## Requirement
Work out how many lines in the data below contain the string "pink", and reply with that figure alone.

>>>

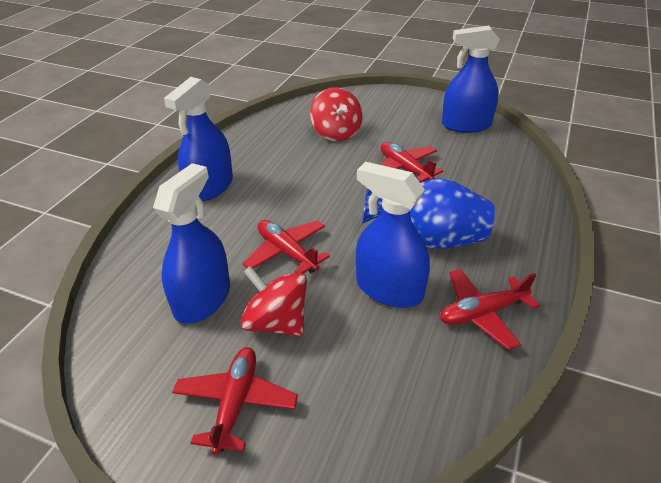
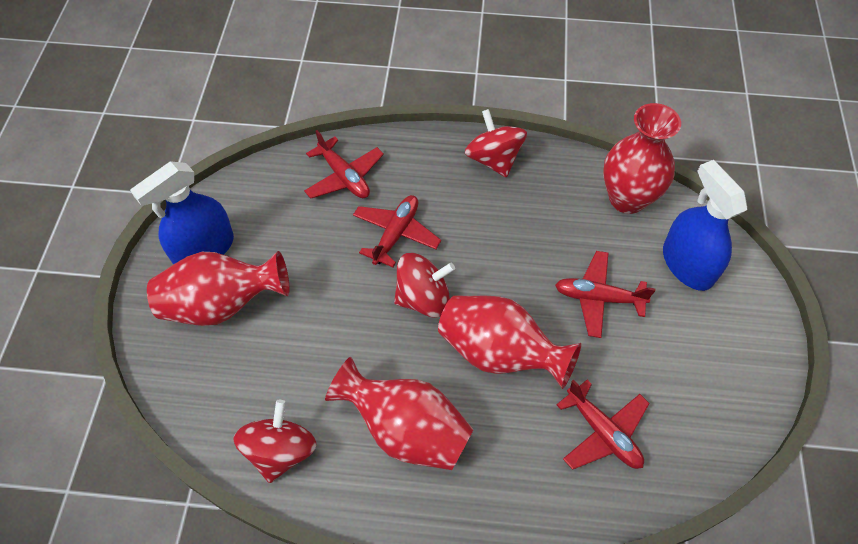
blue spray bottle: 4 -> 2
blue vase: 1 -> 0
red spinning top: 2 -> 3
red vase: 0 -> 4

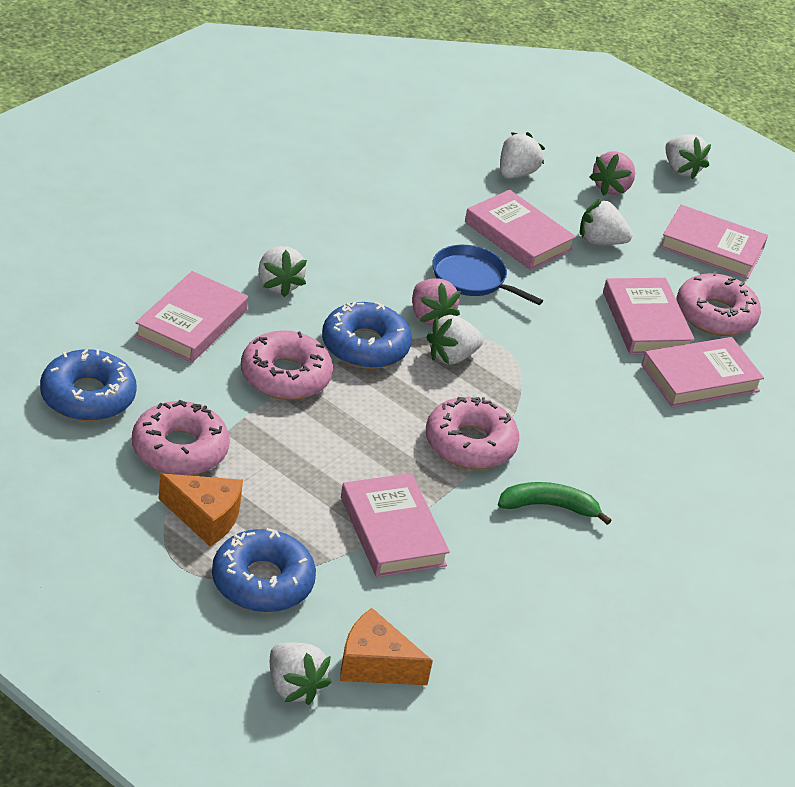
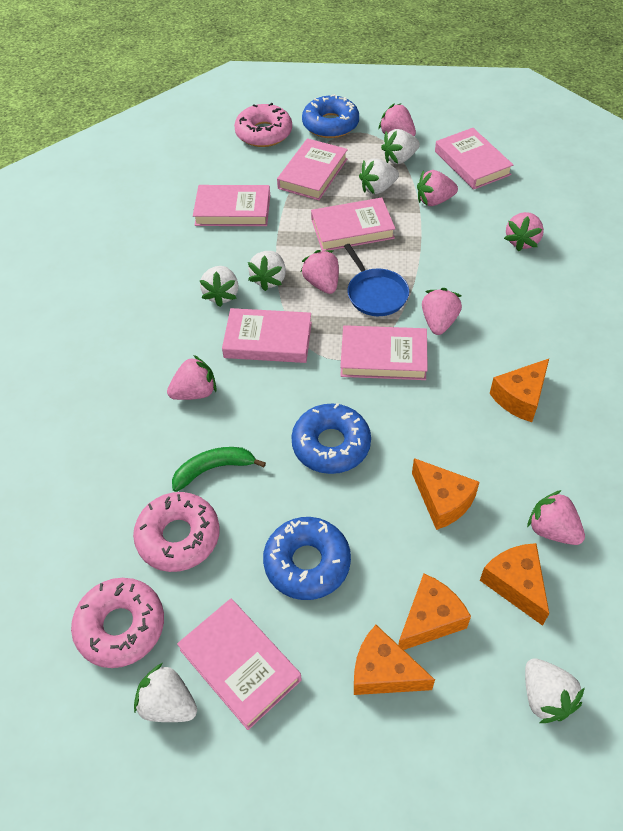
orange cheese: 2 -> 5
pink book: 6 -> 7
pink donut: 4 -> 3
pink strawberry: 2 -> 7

<<<

## Result of this task
3